● Activity:
Among the lines of data below, reproduce only those from the one with "(372, 198) = (358, 153): yellow" through the one with "(317, 230) = (357, 89): none", exactly as they stand, both ends included.

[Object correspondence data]
************

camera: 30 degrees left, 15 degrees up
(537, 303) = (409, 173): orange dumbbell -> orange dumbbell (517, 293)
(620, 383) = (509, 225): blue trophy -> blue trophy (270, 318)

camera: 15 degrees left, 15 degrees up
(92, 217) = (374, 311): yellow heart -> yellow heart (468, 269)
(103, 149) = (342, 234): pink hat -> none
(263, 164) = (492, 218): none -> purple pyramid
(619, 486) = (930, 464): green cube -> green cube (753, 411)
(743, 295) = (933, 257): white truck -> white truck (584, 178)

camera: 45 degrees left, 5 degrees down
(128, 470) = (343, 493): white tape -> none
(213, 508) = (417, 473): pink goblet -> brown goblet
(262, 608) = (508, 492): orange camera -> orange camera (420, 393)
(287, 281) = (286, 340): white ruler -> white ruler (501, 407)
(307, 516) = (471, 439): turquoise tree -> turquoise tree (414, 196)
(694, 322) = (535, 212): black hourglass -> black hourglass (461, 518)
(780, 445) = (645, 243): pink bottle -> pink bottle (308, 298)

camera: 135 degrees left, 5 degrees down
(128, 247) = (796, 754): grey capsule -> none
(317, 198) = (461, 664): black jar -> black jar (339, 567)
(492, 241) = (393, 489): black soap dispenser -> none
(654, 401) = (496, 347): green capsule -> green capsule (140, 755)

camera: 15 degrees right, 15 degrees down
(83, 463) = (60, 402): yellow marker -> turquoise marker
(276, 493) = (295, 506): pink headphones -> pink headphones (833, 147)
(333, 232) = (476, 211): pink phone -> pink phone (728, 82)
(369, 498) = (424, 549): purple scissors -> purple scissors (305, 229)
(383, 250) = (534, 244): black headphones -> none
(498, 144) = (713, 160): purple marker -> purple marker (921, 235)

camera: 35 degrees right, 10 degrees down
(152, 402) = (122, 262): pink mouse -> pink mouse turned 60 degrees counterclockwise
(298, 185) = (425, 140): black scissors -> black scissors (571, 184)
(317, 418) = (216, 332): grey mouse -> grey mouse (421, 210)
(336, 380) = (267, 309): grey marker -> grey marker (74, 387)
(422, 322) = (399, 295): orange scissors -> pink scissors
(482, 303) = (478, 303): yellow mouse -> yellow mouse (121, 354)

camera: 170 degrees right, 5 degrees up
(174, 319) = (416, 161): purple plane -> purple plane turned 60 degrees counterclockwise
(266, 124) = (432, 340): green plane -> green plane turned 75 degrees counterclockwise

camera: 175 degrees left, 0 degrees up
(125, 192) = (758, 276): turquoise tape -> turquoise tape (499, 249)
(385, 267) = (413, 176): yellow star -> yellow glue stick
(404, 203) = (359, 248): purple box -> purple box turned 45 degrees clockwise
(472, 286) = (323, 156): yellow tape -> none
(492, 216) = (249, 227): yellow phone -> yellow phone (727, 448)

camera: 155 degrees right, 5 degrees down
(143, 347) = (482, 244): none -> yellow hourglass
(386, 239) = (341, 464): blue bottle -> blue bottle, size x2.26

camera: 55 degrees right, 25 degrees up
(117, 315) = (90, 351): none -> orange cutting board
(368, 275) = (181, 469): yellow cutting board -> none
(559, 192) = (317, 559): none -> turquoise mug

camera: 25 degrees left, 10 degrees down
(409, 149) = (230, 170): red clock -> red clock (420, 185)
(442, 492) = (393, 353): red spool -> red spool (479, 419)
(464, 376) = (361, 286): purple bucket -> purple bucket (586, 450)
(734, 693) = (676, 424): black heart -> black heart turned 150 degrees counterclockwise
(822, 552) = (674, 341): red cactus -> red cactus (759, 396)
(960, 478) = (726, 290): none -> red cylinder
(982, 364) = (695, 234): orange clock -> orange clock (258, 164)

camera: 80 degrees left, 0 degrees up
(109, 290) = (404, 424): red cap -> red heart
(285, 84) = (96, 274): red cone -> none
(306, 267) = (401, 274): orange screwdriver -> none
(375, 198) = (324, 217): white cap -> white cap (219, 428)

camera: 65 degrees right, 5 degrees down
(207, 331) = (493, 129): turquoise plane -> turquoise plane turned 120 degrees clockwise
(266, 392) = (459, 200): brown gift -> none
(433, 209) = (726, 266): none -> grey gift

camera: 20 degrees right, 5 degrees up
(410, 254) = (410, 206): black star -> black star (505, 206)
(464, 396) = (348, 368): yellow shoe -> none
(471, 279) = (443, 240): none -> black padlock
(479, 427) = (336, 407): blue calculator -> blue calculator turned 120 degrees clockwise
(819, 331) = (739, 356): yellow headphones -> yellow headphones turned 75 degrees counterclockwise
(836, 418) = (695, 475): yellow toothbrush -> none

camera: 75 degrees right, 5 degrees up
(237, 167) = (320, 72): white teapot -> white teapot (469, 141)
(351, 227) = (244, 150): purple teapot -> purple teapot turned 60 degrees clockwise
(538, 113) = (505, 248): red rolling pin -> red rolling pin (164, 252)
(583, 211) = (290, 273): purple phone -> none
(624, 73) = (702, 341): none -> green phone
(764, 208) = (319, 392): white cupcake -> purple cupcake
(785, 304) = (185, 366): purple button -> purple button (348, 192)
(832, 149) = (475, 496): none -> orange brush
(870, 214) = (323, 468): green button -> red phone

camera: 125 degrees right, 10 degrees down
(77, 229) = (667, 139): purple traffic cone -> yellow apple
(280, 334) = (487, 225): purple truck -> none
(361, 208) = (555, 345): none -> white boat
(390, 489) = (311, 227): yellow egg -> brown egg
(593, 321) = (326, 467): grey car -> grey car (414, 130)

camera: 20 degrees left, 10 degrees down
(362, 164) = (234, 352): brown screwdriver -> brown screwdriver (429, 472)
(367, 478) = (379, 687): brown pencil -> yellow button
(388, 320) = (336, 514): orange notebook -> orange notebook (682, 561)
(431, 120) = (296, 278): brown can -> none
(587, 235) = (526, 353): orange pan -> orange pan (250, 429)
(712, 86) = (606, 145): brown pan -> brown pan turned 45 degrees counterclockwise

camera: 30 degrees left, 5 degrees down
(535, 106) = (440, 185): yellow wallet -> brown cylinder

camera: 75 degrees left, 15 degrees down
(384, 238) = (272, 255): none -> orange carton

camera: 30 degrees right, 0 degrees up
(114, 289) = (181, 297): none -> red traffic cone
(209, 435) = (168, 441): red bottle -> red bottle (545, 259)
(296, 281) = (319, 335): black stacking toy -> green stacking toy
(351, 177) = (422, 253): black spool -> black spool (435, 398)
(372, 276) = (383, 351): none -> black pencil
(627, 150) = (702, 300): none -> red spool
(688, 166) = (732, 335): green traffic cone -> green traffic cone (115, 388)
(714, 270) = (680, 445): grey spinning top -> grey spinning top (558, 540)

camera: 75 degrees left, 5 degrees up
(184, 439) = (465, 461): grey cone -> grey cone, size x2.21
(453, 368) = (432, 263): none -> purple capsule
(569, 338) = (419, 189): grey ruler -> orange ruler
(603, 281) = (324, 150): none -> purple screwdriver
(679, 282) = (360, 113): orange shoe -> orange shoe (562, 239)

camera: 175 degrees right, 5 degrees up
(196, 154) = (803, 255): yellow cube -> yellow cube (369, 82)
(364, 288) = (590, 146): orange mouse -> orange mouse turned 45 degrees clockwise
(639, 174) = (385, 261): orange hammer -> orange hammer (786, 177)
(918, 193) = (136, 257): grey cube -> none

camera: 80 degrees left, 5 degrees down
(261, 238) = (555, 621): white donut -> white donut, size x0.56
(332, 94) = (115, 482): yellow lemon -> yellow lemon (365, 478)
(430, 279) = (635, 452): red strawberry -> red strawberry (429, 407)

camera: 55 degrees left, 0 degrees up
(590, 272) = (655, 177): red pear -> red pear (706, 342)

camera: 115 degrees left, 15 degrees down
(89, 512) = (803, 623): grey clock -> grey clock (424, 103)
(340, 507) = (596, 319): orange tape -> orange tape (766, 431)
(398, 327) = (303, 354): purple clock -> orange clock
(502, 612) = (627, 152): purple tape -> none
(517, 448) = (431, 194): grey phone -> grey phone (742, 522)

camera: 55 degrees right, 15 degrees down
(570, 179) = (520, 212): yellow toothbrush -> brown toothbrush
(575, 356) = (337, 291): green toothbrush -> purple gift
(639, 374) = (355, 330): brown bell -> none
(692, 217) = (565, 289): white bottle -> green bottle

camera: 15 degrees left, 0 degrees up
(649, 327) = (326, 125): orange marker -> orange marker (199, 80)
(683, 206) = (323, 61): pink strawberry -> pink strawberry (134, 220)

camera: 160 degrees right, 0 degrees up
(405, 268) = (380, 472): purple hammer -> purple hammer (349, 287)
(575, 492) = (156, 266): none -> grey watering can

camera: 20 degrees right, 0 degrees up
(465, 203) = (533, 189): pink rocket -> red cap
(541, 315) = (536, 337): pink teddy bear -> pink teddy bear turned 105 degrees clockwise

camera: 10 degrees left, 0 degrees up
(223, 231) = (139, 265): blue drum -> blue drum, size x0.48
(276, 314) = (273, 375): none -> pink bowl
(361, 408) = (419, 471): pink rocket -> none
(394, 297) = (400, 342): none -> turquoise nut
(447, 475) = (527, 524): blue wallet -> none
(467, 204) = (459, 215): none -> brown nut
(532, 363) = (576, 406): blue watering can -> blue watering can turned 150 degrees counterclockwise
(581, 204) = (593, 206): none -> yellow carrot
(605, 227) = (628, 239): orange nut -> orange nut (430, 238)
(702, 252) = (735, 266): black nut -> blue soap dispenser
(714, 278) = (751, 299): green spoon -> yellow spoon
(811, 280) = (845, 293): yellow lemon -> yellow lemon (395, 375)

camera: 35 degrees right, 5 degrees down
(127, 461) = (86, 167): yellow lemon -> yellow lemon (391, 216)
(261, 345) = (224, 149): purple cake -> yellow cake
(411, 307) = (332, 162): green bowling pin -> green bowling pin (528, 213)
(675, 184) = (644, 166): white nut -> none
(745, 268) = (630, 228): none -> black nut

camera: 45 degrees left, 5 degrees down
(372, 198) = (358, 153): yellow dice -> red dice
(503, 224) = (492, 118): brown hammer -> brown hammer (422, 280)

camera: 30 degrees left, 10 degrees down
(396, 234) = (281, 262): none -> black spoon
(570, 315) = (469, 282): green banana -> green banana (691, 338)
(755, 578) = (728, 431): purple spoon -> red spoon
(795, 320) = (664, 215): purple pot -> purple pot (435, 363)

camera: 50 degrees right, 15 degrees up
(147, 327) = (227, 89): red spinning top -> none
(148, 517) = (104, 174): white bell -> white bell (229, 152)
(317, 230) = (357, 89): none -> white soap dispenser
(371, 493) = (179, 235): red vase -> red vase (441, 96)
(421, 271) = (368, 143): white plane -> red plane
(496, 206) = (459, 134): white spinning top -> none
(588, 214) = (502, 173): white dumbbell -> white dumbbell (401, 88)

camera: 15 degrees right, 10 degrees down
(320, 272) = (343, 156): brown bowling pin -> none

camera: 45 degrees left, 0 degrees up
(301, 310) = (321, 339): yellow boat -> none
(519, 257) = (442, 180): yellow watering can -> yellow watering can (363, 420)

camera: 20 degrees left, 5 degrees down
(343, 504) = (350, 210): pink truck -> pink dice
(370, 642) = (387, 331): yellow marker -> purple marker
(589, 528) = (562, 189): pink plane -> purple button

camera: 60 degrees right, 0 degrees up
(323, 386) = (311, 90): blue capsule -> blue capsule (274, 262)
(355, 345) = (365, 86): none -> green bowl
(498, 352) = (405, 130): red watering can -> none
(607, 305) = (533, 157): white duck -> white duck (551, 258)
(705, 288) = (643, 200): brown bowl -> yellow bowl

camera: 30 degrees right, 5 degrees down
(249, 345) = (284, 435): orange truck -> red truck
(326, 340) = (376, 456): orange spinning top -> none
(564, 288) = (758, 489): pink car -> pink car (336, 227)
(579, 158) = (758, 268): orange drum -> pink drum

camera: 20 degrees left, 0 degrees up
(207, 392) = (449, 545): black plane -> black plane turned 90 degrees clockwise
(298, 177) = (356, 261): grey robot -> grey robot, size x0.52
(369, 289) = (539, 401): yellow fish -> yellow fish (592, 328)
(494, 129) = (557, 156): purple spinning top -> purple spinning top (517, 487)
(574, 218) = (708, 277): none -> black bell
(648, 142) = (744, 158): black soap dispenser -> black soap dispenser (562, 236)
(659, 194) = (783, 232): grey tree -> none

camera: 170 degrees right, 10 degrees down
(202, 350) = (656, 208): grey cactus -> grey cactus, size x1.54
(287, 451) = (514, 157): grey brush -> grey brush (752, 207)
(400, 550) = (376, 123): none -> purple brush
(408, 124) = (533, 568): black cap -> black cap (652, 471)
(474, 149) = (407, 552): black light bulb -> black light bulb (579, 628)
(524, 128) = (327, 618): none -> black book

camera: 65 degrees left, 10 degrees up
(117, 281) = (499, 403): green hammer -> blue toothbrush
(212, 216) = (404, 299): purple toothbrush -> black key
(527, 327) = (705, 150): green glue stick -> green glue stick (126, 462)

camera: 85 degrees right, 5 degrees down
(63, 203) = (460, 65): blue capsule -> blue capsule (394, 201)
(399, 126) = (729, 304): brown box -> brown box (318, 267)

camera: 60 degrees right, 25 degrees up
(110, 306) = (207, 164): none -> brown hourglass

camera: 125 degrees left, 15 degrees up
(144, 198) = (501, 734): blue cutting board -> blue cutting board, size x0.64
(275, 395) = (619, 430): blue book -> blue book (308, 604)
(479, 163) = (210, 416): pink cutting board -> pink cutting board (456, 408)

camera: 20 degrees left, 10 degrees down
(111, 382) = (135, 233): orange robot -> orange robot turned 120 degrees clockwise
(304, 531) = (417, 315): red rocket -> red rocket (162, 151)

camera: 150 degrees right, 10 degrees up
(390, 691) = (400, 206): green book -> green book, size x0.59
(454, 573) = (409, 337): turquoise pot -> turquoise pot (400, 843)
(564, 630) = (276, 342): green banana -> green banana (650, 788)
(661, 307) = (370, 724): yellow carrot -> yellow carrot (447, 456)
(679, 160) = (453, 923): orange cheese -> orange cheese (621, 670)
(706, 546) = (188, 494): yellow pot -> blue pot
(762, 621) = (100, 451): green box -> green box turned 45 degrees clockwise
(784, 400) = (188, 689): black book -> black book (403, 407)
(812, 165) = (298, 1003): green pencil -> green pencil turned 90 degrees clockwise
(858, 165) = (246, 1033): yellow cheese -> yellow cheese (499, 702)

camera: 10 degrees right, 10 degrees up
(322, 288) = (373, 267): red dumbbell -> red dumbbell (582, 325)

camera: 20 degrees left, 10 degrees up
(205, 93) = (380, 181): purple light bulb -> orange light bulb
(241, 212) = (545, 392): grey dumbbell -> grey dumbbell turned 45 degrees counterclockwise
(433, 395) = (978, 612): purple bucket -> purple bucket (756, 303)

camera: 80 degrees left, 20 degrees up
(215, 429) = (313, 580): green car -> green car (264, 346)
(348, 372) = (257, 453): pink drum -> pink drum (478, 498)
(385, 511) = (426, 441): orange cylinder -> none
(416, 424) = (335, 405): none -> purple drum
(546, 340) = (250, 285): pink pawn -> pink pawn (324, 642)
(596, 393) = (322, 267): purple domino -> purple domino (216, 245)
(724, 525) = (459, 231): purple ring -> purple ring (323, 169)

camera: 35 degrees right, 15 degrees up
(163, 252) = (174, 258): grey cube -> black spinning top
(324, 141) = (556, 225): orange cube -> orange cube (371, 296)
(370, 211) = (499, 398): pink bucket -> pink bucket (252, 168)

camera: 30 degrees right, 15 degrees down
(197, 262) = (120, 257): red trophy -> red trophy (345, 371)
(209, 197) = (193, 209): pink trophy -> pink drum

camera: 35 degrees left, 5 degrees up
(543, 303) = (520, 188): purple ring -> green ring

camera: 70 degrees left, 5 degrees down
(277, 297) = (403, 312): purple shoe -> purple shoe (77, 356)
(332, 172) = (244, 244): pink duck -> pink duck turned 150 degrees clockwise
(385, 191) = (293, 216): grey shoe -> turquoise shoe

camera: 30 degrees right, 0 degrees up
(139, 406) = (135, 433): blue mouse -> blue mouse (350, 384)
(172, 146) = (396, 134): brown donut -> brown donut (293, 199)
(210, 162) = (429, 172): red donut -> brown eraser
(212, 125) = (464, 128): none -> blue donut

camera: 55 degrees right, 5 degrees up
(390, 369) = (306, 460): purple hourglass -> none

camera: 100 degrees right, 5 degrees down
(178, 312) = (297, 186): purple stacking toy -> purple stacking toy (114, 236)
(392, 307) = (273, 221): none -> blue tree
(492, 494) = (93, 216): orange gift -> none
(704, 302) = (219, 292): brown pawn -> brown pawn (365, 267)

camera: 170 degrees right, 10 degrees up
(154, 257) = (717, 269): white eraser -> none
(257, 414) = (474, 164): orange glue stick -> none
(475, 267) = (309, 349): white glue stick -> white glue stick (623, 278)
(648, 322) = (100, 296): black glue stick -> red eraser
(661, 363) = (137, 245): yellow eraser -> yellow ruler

************

● Your response:
(372, 198) = (358, 153): yellow dice -> red dice
(503, 224) = (492, 118): brown hammer -> brown hammer (422, 280)

camera: 30 degrees left, 10 degrees down
(396, 234) = (281, 262): none -> black spoon
(570, 315) = (469, 282): green banana -> green banana (691, 338)
(755, 578) = (728, 431): purple spoon -> red spoon
(795, 320) = (664, 215): purple pot -> purple pot (435, 363)

camera: 50 degrees right, 15 degrees up
(147, 327) = (227, 89): red spinning top -> none
(148, 517) = (104, 174): white bell -> white bell (229, 152)
(317, 230) = (357, 89): none -> white soap dispenser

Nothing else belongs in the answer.